§ Your goal: Look through the records below for the line holding "U2: ATtiny13A -> ATtiny45". Write it out exactly, with each following line through the line holding "R207: 18k (+3V3, U202/PD6)".

Entries provided Start Marker

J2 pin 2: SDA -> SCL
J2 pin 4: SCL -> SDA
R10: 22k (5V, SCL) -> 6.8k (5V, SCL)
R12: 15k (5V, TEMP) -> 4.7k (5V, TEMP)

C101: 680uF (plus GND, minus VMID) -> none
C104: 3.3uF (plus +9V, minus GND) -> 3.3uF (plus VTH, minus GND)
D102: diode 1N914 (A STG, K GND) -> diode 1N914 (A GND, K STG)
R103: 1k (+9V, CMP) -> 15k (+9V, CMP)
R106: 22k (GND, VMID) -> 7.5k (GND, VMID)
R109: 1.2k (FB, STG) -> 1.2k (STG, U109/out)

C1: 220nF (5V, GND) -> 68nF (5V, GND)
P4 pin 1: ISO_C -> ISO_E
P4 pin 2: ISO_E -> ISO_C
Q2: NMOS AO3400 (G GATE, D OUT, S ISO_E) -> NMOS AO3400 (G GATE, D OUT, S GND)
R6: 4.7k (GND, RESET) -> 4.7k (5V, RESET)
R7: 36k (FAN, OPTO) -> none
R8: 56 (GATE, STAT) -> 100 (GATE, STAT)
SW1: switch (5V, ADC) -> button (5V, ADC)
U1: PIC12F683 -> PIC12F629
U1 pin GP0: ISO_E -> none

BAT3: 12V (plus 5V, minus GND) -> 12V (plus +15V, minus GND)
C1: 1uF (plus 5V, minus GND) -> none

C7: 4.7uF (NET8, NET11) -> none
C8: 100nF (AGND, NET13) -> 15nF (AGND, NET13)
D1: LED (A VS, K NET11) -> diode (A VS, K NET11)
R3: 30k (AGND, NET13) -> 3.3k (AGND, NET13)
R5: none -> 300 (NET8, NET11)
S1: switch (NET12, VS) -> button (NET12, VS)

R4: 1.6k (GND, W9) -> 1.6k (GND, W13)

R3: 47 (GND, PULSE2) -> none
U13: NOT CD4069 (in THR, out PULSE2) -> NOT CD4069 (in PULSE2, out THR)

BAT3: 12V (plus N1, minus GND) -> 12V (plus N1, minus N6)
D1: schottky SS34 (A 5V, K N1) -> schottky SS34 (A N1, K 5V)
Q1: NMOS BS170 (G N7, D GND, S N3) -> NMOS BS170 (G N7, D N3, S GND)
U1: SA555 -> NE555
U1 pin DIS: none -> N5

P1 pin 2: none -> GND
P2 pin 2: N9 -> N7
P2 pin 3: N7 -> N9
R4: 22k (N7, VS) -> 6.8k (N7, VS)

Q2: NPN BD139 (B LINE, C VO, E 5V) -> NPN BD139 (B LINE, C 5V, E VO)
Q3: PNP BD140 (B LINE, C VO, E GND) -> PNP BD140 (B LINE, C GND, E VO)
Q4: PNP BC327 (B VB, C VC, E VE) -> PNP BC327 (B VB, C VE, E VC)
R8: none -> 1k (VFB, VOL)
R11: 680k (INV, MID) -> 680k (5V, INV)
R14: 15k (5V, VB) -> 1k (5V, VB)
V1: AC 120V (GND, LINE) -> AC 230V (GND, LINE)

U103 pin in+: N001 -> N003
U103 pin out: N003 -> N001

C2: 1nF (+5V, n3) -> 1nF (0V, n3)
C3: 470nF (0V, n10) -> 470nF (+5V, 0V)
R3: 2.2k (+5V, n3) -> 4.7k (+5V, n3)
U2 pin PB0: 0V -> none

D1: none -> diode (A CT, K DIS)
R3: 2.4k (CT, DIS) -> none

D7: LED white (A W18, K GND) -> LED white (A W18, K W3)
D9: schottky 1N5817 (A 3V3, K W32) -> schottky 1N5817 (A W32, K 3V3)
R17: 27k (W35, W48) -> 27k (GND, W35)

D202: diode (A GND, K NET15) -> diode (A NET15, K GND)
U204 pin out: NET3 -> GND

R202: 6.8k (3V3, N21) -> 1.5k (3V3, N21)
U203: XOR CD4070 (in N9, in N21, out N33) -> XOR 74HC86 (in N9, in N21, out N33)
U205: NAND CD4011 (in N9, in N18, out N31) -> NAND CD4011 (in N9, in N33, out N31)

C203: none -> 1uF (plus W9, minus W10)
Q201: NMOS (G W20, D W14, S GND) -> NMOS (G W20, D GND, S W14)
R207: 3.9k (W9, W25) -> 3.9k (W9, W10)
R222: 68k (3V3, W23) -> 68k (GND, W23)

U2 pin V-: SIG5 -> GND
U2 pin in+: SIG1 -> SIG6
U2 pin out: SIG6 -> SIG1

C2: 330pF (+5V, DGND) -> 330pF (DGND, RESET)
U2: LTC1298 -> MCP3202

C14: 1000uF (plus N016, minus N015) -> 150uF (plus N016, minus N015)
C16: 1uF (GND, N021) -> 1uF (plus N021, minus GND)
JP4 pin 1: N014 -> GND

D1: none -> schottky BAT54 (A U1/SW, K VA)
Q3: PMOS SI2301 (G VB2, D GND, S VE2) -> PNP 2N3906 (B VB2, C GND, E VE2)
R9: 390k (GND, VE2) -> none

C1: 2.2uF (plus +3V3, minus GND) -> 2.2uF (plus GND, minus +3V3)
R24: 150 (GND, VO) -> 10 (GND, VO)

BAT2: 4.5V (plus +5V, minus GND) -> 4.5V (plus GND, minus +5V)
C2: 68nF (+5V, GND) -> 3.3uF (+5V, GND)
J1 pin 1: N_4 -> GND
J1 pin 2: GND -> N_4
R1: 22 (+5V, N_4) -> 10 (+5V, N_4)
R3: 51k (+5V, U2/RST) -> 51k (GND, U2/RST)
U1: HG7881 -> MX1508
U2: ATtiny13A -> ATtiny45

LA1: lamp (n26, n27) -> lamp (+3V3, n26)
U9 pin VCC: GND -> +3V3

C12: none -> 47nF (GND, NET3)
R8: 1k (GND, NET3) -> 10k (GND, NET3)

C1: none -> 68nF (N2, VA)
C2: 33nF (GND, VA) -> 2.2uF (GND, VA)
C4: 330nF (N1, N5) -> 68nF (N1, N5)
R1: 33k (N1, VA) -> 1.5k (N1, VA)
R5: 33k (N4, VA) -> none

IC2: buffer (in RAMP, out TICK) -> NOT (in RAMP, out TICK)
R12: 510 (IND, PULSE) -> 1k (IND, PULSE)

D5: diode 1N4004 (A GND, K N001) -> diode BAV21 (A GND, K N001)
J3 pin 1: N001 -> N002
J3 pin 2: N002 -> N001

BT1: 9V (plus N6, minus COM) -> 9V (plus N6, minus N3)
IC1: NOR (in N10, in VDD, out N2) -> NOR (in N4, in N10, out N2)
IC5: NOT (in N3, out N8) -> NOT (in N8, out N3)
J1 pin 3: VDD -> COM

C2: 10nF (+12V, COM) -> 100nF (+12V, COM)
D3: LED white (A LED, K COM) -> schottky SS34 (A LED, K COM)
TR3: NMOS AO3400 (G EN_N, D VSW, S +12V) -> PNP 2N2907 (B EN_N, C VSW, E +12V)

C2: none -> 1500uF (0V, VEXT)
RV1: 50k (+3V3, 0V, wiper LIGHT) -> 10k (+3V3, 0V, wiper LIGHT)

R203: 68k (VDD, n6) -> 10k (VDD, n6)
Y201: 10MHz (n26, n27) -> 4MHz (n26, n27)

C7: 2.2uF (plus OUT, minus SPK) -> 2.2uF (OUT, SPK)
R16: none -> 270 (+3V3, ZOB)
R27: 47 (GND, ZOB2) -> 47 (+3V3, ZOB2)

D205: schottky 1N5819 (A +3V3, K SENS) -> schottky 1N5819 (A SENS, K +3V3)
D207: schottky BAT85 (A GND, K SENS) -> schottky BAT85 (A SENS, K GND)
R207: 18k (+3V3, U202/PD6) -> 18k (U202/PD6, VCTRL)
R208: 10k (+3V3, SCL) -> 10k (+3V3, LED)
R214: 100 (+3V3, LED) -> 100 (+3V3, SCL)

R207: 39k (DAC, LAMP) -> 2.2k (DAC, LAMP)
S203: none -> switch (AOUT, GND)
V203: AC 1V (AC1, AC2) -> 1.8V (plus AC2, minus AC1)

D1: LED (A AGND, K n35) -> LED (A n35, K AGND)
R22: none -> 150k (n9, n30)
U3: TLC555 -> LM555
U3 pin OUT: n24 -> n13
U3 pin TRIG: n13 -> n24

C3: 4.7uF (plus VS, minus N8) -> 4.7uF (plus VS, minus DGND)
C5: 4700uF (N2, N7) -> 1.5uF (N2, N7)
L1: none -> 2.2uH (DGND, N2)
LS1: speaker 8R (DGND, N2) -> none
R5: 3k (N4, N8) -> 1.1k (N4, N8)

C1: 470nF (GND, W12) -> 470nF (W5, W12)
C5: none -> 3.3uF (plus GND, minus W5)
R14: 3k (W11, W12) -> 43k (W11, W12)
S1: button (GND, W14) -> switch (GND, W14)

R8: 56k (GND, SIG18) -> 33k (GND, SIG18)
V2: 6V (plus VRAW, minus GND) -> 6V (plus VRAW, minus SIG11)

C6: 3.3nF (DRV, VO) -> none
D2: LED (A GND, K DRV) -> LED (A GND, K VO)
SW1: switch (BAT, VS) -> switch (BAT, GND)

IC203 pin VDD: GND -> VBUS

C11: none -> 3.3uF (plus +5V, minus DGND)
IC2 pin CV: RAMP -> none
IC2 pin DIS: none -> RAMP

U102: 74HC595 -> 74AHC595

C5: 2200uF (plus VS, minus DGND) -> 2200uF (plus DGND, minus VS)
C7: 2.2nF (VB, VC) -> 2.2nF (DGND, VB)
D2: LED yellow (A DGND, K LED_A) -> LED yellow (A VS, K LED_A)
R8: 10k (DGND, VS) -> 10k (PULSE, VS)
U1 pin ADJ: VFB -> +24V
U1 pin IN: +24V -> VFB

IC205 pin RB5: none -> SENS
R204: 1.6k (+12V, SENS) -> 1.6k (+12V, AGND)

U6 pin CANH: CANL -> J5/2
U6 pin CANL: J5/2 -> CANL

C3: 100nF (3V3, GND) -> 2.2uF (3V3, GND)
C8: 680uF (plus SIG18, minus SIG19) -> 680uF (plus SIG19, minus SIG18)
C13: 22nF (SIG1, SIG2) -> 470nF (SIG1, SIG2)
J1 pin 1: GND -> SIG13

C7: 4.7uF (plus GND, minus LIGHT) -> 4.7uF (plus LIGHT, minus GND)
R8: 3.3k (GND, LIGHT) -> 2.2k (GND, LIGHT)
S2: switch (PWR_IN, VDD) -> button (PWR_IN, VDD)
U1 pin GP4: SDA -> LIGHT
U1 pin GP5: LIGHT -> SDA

Entries provided End Marker

§ Answer area:
U2: ATtiny13A -> ATtiny45

LA1: lamp (n26, n27) -> lamp (+3V3, n26)
U9 pin VCC: GND -> +3V3

C12: none -> 47nF (GND, NET3)
R8: 1k (GND, NET3) -> 10k (GND, NET3)

C1: none -> 68nF (N2, VA)
C2: 33nF (GND, VA) -> 2.2uF (GND, VA)
C4: 330nF (N1, N5) -> 68nF (N1, N5)
R1: 33k (N1, VA) -> 1.5k (N1, VA)
R5: 33k (N4, VA) -> none

IC2: buffer (in RAMP, out TICK) -> NOT (in RAMP, out TICK)
R12: 510 (IND, PULSE) -> 1k (IND, PULSE)

D5: diode 1N4004 (A GND, K N001) -> diode BAV21 (A GND, K N001)
J3 pin 1: N001 -> N002
J3 pin 2: N002 -> N001

BT1: 9V (plus N6, minus COM) -> 9V (plus N6, minus N3)
IC1: NOR (in N10, in VDD, out N2) -> NOR (in N4, in N10, out N2)
IC5: NOT (in N3, out N8) -> NOT (in N8, out N3)
J1 pin 3: VDD -> COM

C2: 10nF (+12V, COM) -> 100nF (+12V, COM)
D3: LED white (A LED, K COM) -> schottky SS34 (A LED, K COM)
TR3: NMOS AO3400 (G EN_N, D VSW, S +12V) -> PNP 2N2907 (B EN_N, C VSW, E +12V)

C2: none -> 1500uF (0V, VEXT)
RV1: 50k (+3V3, 0V, wiper LIGHT) -> 10k (+3V3, 0V, wiper LIGHT)

R203: 68k (VDD, n6) -> 10k (VDD, n6)
Y201: 10MHz (n26, n27) -> 4MHz (n26, n27)

C7: 2.2uF (plus OUT, minus SPK) -> 2.2uF (OUT, SPK)
R16: none -> 270 (+3V3, ZOB)
R27: 47 (GND, ZOB2) -> 47 (+3V3, ZOB2)

D205: schottky 1N5819 (A +3V3, K SENS) -> schottky 1N5819 (A SENS, K +3V3)
D207: schottky BAT85 (A GND, K SENS) -> schottky BAT85 (A SENS, K GND)
R207: 18k (+3V3, U202/PD6) -> 18k (U202/PD6, VCTRL)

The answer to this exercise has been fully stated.